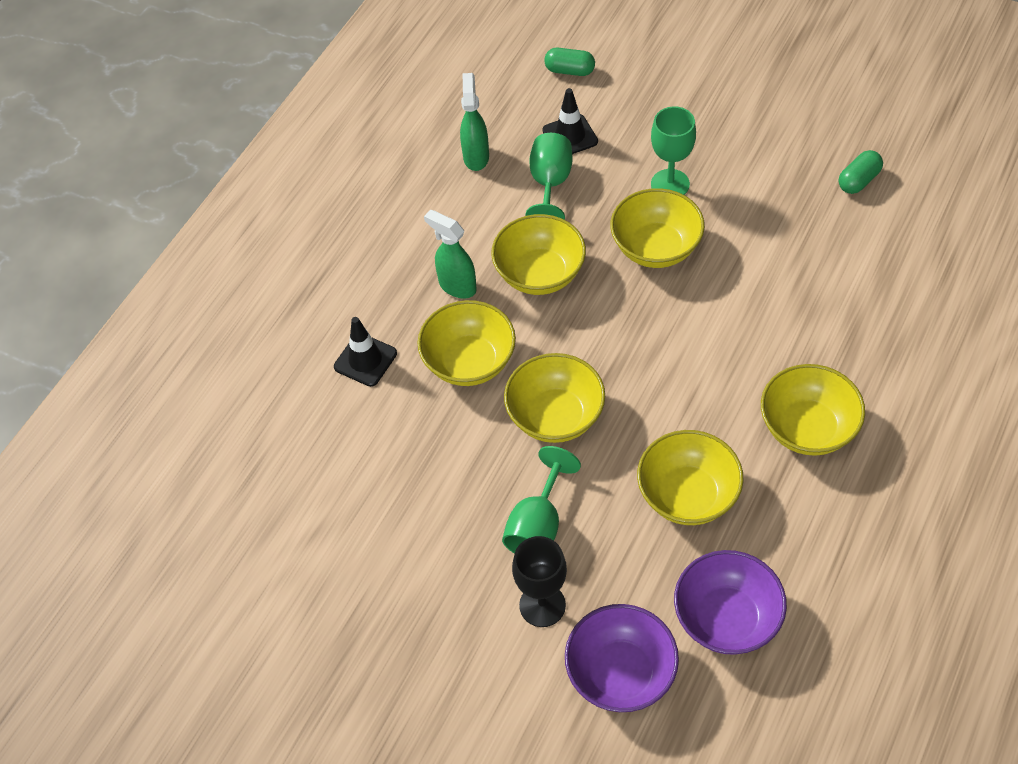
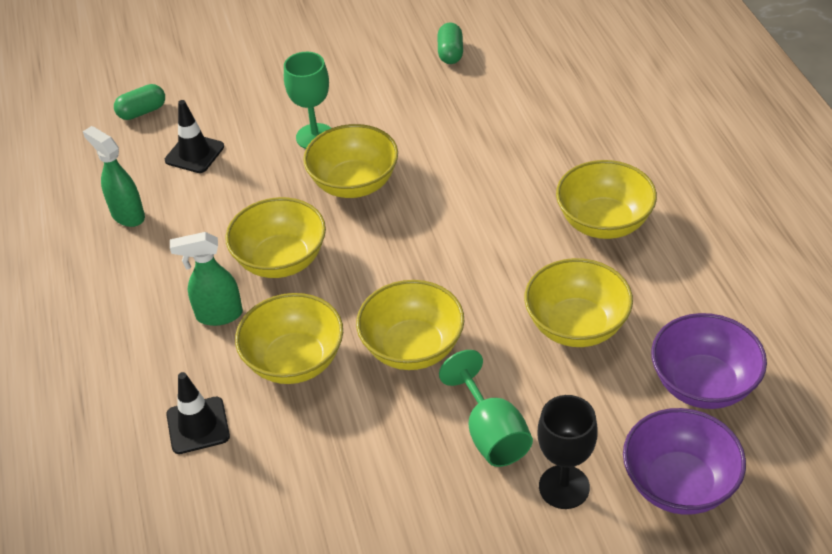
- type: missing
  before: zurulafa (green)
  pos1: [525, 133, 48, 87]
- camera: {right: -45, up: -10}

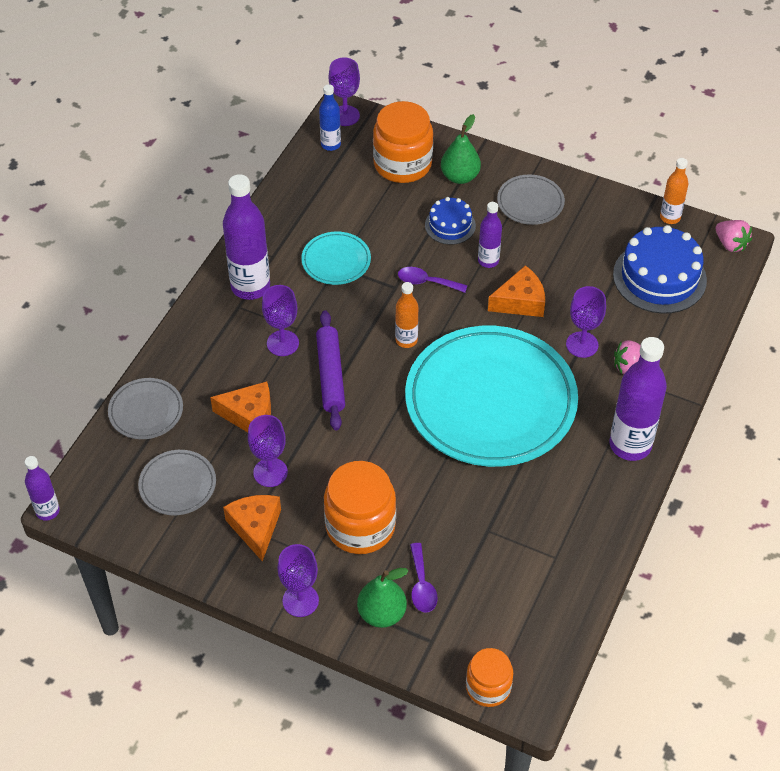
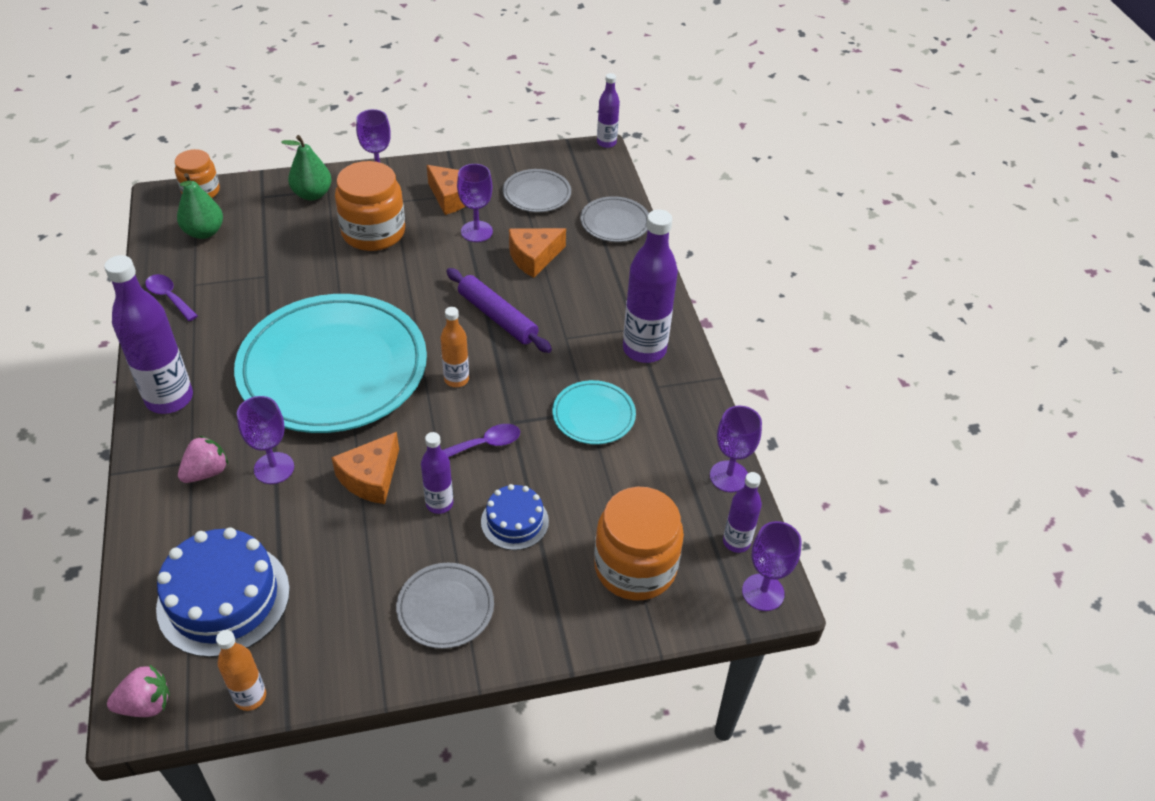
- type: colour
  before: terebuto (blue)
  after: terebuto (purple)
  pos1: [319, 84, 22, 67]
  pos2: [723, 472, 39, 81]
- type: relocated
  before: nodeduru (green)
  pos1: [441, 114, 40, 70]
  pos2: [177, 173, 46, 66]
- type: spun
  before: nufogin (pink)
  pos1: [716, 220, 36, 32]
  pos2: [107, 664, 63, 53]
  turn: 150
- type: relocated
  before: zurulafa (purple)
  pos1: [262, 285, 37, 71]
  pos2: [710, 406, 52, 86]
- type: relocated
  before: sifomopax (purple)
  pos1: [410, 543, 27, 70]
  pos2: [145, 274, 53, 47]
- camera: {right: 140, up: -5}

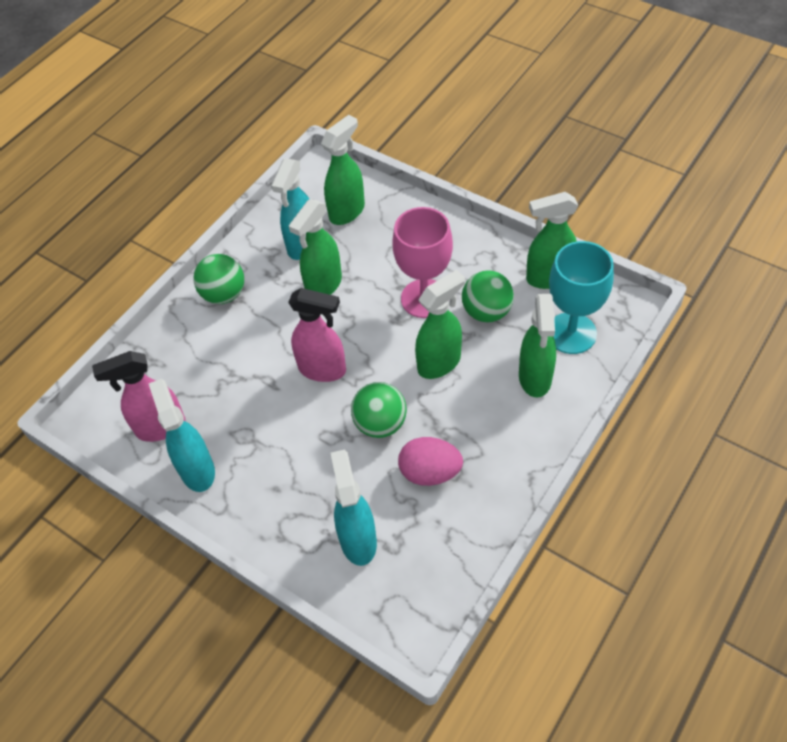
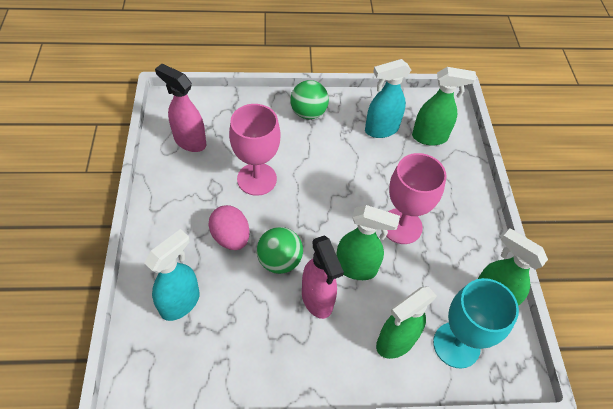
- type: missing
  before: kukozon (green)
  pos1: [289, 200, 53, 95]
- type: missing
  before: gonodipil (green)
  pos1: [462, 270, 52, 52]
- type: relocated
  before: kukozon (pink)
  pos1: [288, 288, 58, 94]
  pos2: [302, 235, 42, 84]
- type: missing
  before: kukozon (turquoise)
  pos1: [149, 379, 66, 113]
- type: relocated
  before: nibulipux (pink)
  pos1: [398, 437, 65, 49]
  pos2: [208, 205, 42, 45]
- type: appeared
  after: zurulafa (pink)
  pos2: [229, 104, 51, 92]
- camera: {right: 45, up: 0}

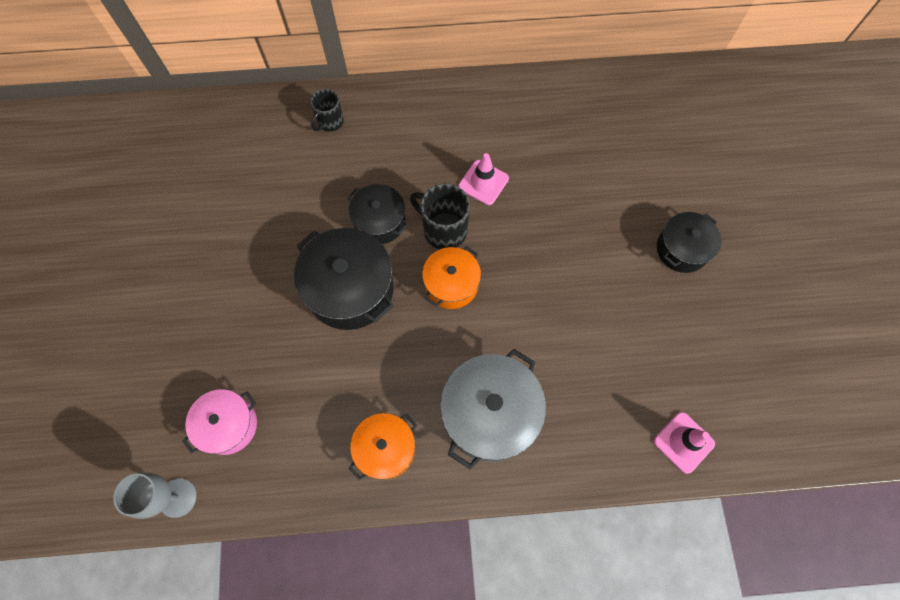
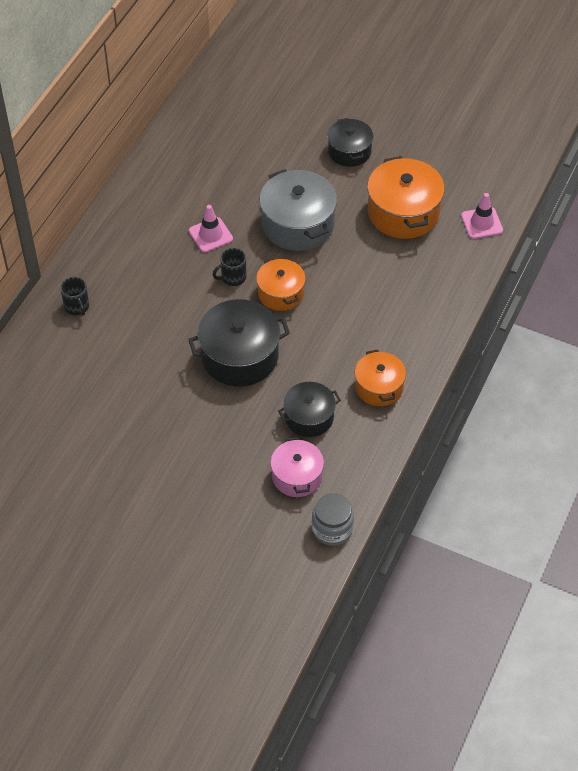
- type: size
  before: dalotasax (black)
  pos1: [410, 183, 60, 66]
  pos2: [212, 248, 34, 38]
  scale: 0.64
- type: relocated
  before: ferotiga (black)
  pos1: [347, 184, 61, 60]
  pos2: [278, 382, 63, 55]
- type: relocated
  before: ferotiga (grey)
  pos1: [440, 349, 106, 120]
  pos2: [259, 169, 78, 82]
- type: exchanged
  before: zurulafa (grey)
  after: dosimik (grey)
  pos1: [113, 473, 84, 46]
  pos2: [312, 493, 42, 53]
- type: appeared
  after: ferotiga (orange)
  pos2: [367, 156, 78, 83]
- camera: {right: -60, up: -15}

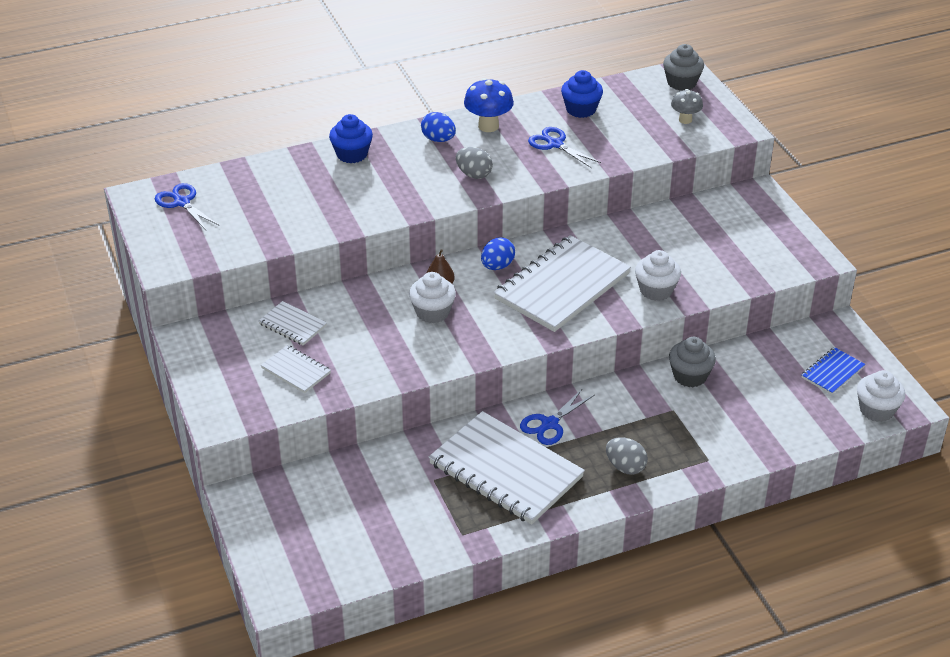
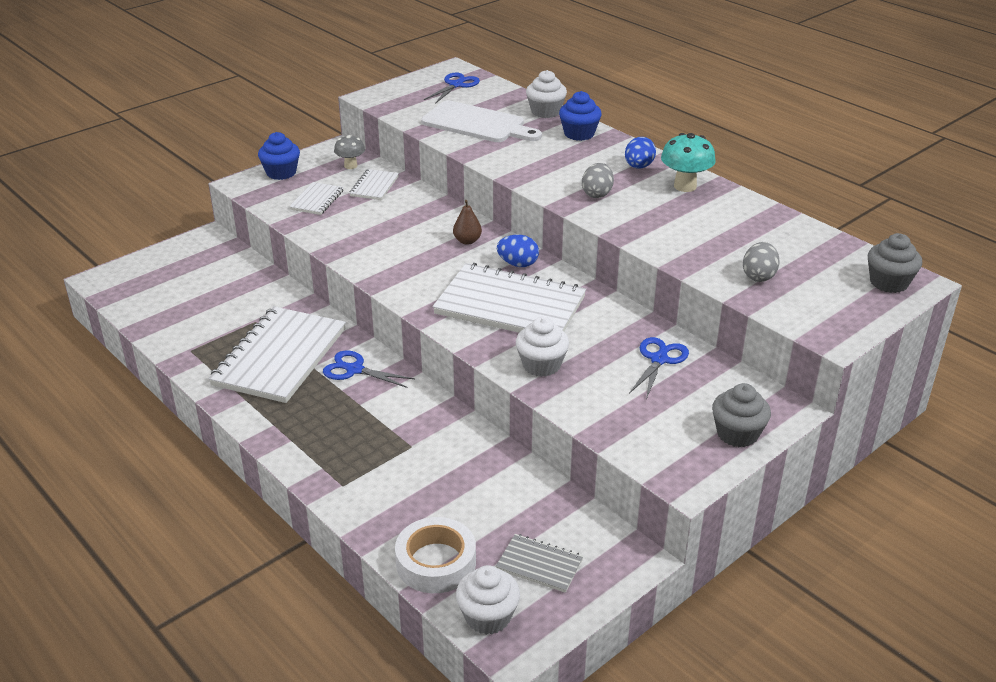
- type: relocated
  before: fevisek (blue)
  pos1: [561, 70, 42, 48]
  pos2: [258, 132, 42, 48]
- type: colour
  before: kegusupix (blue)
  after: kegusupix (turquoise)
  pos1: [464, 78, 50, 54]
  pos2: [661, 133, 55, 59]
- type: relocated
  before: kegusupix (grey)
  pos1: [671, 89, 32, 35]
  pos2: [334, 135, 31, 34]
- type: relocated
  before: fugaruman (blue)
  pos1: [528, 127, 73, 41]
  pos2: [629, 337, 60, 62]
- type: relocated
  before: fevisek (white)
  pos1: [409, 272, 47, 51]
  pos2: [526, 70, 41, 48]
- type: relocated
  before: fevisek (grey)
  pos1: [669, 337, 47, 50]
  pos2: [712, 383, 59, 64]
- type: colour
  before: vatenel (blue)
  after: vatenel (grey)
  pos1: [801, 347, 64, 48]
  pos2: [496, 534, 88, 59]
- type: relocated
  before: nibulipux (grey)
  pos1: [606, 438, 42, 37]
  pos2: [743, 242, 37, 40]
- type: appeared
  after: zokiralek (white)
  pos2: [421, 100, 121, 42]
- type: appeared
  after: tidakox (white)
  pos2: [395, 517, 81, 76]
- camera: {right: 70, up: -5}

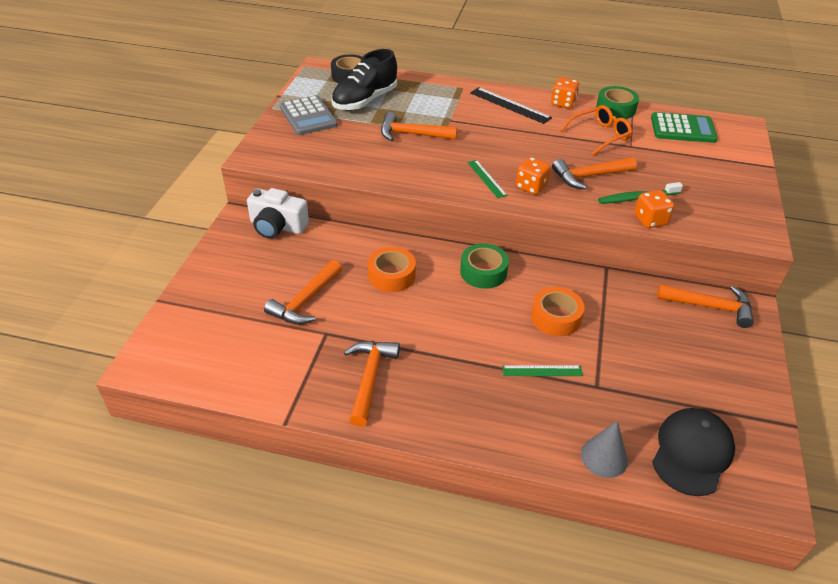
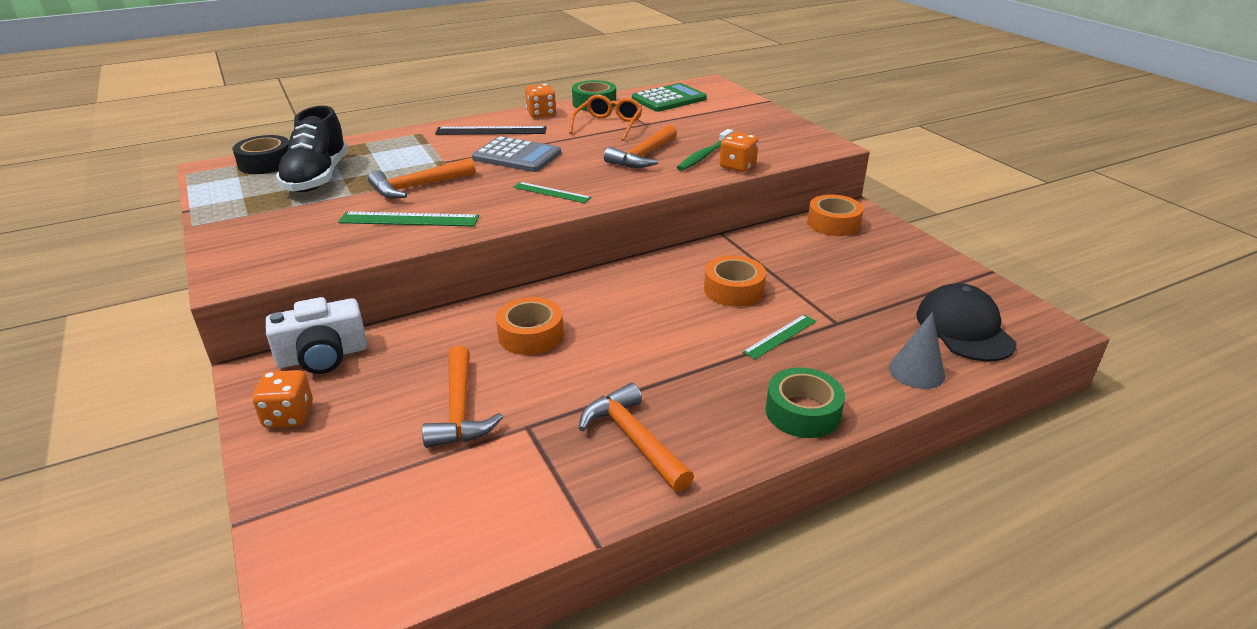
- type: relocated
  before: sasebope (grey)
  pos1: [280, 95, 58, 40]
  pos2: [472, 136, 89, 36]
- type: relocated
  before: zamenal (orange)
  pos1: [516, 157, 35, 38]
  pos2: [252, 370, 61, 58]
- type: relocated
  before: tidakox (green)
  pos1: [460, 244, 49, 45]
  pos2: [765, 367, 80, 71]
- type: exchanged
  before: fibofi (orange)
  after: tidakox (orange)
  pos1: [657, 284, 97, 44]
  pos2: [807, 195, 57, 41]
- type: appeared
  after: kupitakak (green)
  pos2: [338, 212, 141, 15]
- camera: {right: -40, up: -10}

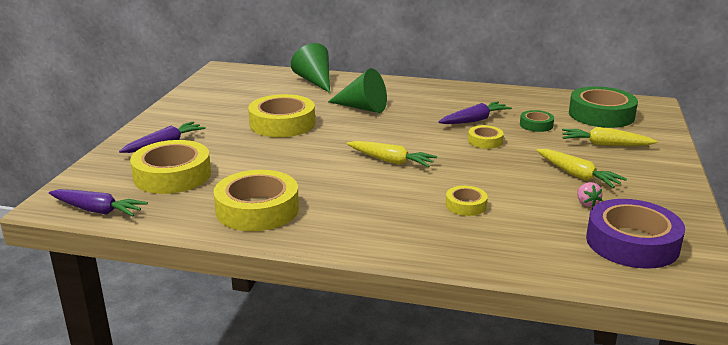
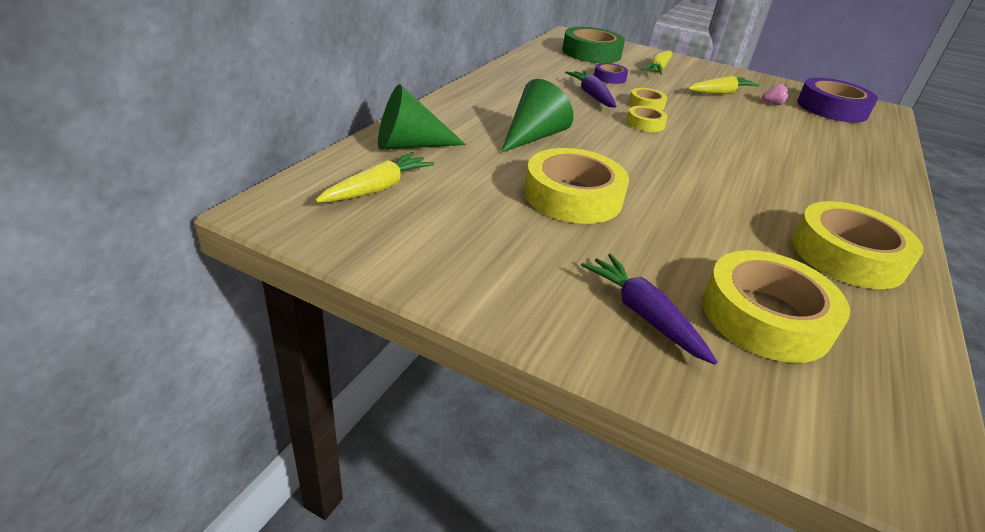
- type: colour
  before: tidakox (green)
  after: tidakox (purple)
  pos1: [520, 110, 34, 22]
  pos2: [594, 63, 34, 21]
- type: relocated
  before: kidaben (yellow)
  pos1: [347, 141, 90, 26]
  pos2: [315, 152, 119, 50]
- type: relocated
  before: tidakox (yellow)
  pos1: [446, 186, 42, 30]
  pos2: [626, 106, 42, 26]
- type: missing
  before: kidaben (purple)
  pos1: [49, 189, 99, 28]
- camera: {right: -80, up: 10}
------------------------------------------------
# Description of the task
Nothing should appear in the reply except the lines from the start of the listing above through the line with "pos1: [525, 133, 48, 87]", repeated exactly and free of pictures.

# Solution to the problem
- type: missing
  before: zurulafa (green)
  pos1: [525, 133, 48, 87]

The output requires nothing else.